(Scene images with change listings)
_____

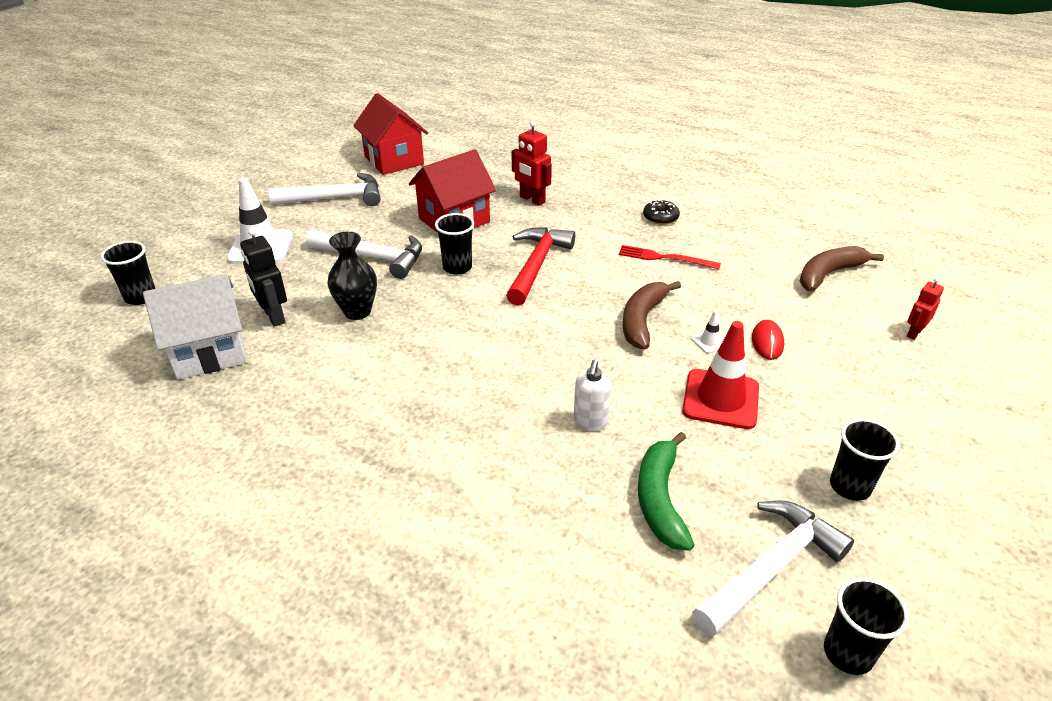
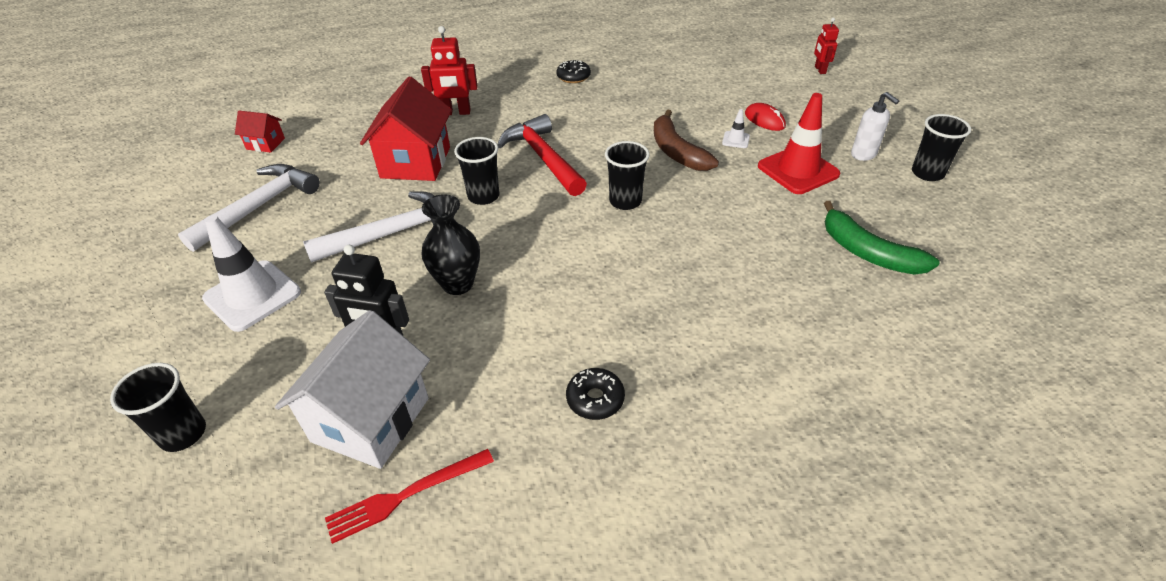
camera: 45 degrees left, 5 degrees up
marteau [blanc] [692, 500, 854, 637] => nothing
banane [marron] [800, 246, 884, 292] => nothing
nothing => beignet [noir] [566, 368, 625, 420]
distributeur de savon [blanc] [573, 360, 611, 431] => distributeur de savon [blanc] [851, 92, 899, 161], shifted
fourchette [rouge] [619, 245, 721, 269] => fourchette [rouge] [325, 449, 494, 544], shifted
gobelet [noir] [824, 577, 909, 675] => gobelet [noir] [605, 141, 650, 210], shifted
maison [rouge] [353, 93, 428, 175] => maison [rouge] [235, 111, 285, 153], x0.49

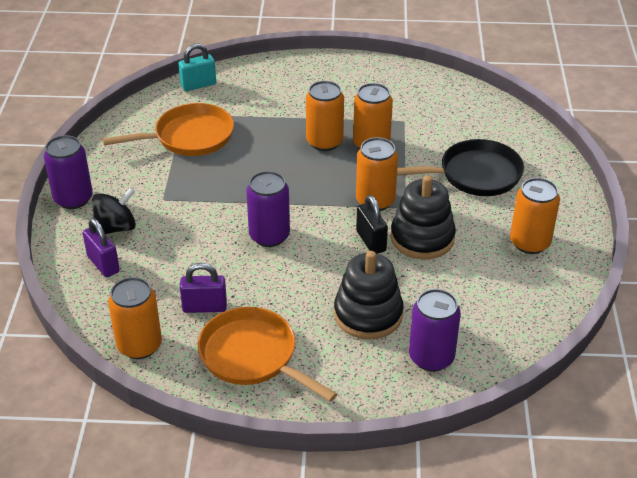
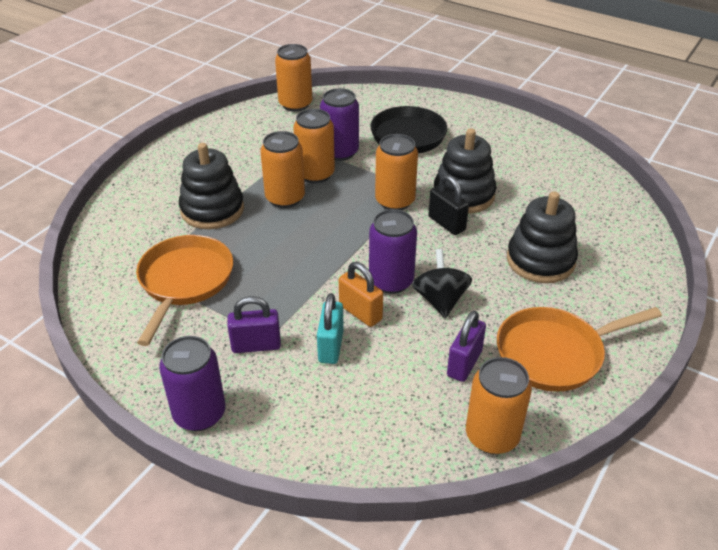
camera: 60 degrees left, 0 degrees up
nothing => jouet à empiler [noir] [179, 143, 244, 229]
nothing => cadenas [orange] [339, 262, 383, 327]
cadenas [violet] [83, 218, 120, 277] => cadenas [violet] [227, 296, 281, 353], shifted
toupie [noir] [92, 188, 136, 234] => toupie [noir] [412, 249, 472, 318], shifted
cadenas [turquoise] [178, 44, 216, 91] => cadenas [turquoise] [317, 293, 344, 364], shifted
canette [violet] [409, 289, 461, 372] => canette [violet] [320, 88, 359, 161], shifted
canette [orange] [510, 178, 560, 254] => canette [orange] [275, 44, 312, 112], shifted
cadenas [noir] [356, 195, 388, 254] => cadenas [noir] [428, 175, 469, 235], 45 degrees clockwise

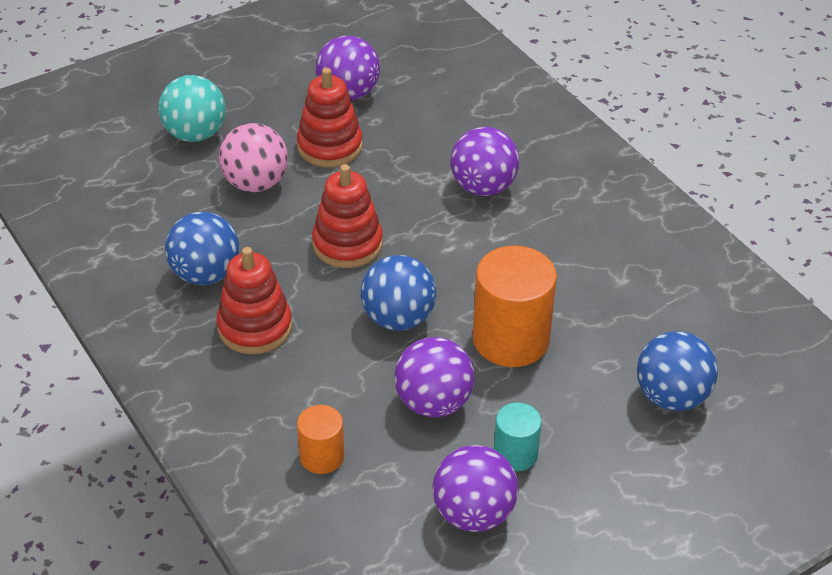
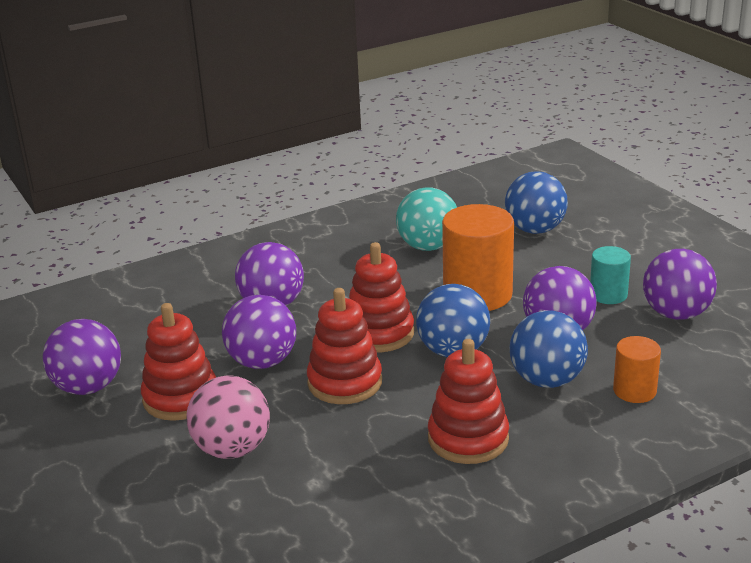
camera: 85 degrees left, 15 degrees down
nothing => balle [violet] [222, 295, 296, 369]
nothing => jouet à empiler [rouge] [349, 242, 414, 352]
balle [turquoise] [158, 75, 226, 142] => balle [turquoise] [396, 187, 457, 251], shifted
balle [bleu] [165, 212, 240, 285] => balle [bleu] [510, 310, 588, 388], shifted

_____

> [Task brief]
Given the records above, return the lines starting at the one that holds "canette [violet] [409, 289, 461, 372]" and ending at the one that holds "camera: 85 degrees left, 15 degrees down", exactly, and nothing besides; leave every picture out.

> [Task solution]
canette [violet] [409, 289, 461, 372] => canette [violet] [320, 88, 359, 161], shifted
canette [orange] [510, 178, 560, 254] => canette [orange] [275, 44, 312, 112], shifted
cadenas [noir] [356, 195, 388, 254] => cadenas [noir] [428, 175, 469, 235], 45 degrees clockwise

camera: 85 degrees left, 15 degrees down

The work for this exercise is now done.